§ Description of the task
Only the text belongs in the copy: repeat each record exactly, without pictures.

[Records drawn from a dataset]
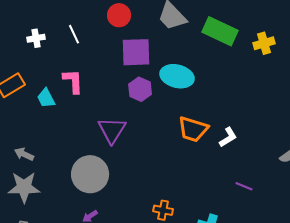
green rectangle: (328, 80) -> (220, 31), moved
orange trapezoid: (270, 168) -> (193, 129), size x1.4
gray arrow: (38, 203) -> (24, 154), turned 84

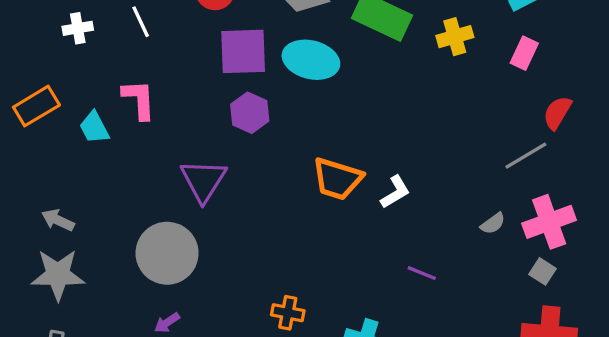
cyan ellipse: (177, 76) -> (311, 60), moved

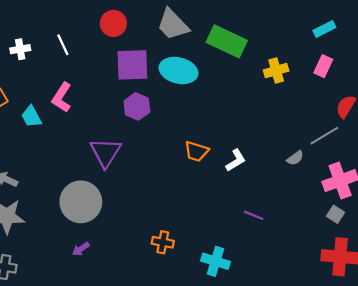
yellow cross: (455, 37) -> (276, 71), moved
pink L-shape: (139, 99) -> (62, 97), turned -144
orange trapezoid: (337, 179) -> (196, 151), size x0.7
gray semicircle: (493, 223) -> (295, 158), moved

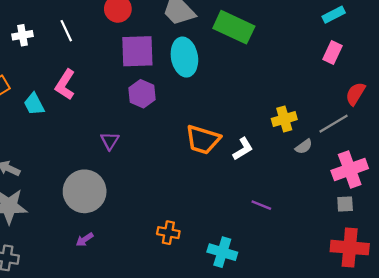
cyan ellipse: (178, 71) -> (184, 57), turned 66
yellow cross: (276, 71) -> (284, 119), moved
orange trapezoid: (196, 151) -> (203, 140), size x1.4
purple triangle: (106, 152) -> (110, 141), size x0.6
gray square: (336, 214) -> (345, 204), turned -36

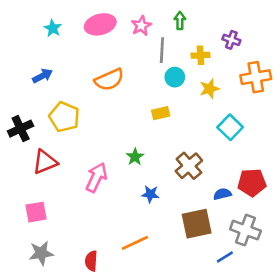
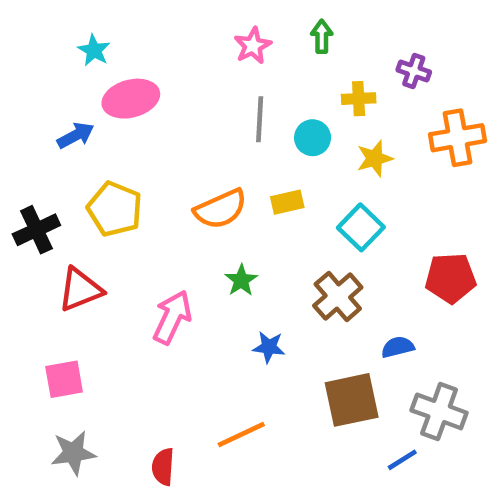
pink ellipse: (100, 24) -> (131, 99), moved
gray line: (162, 50) -> (260, 119), moved
orange semicircle: (109, 80) -> (221, 209), moved
cyan square: (230, 127) -> (361, 227), moved
red pentagon: (252, 182) -> (451, 278), moved

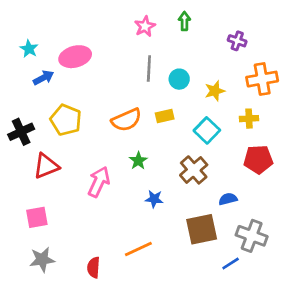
cyan star: (94, 50) -> (29, 49), moved
yellow cross: (359, 99) -> (249, 119), moved

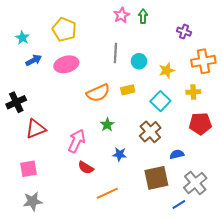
pink star: (145, 26) -> (122, 15), moved
pink ellipse: (75, 57) -> (66, 64), moved
yellow pentagon: (66, 120) -> (64, 30), moved
gray cross: (252, 236) -> (195, 183), turned 30
red semicircle: (94, 267) -> (86, 168), moved, turned -63

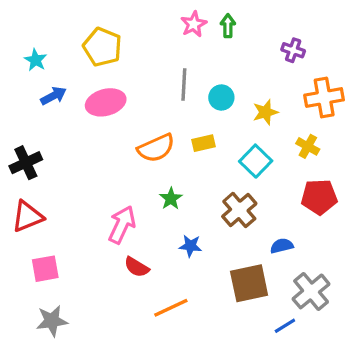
yellow cross: (193, 92) -> (308, 146), turned 32
red triangle: (36, 129) -> (27, 216), moved

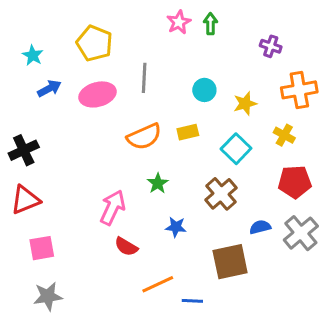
gray line: (184, 84) -> (144, 78), moved
gray cross: (311, 291) -> (301, 233), moved
blue line: (285, 326) -> (192, 301), moved, turned 35

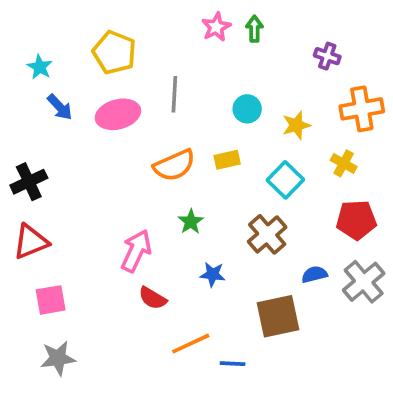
blue arrow: (49, 88) -> (60, 107), turned 75

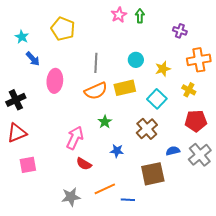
gray line: (174, 94) -> (96, 63), moved
pink ellipse: (118, 114) -> (55, 81), moved, turned -70
yellow rectangle: (227, 160) -> (125, 88), size x1.5
gray star: (58, 358) -> (71, 197), moved

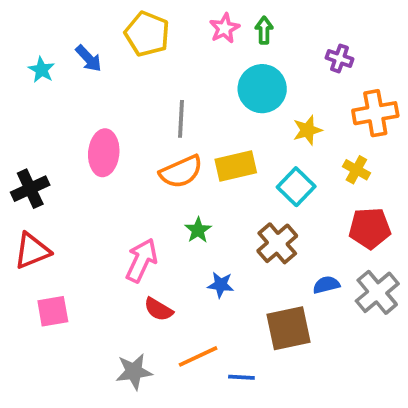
yellow pentagon: (63, 29) -> (147, 34), moved
blue arrow: (33, 59) -> (89, 58), moved
cyan circle: (136, 60) -> (262, 89), moved, size x1.6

§ Result
green rectangle: (328, 80) -> (220, 31), moved
orange trapezoid: (270, 168) -> (193, 129), size x1.4
gray arrow: (38, 203) -> (24, 154), turned 84

cyan ellipse: (177, 76) -> (311, 60), moved

yellow cross: (455, 37) -> (276, 71), moved
pink L-shape: (139, 99) -> (62, 97), turned -144
orange trapezoid: (337, 179) -> (196, 151), size x0.7
gray semicircle: (493, 223) -> (295, 158), moved

cyan ellipse: (178, 71) -> (184, 57), turned 66
yellow cross: (276, 71) -> (284, 119), moved
orange trapezoid: (196, 151) -> (203, 140), size x1.4
purple triangle: (106, 152) -> (110, 141), size x0.6
gray square: (336, 214) -> (345, 204), turned -36

pink ellipse: (100, 24) -> (131, 99), moved
gray line: (162, 50) -> (260, 119), moved
orange semicircle: (109, 80) -> (221, 209), moved
cyan square: (230, 127) -> (361, 227), moved
red pentagon: (252, 182) -> (451, 278), moved

cyan star: (94, 50) -> (29, 49), moved
yellow cross: (359, 99) -> (249, 119), moved

pink star: (145, 26) -> (122, 15), moved
pink ellipse: (75, 57) -> (66, 64), moved
yellow pentagon: (66, 120) -> (64, 30), moved
gray cross: (252, 236) -> (195, 183), turned 30
red semicircle: (94, 267) -> (86, 168), moved, turned -63

yellow cross: (193, 92) -> (308, 146), turned 32
red triangle: (36, 129) -> (27, 216), moved

gray line: (184, 84) -> (144, 78), moved
gray cross: (311, 291) -> (301, 233), moved
blue line: (285, 326) -> (192, 301), moved, turned 35

blue arrow: (49, 88) -> (60, 107), turned 75

gray line: (174, 94) -> (96, 63), moved
pink ellipse: (118, 114) -> (55, 81), moved, turned -70
yellow rectangle: (227, 160) -> (125, 88), size x1.5
gray star: (58, 358) -> (71, 197), moved

yellow pentagon: (63, 29) -> (147, 34), moved
blue arrow: (33, 59) -> (89, 58), moved
cyan circle: (136, 60) -> (262, 89), moved, size x1.6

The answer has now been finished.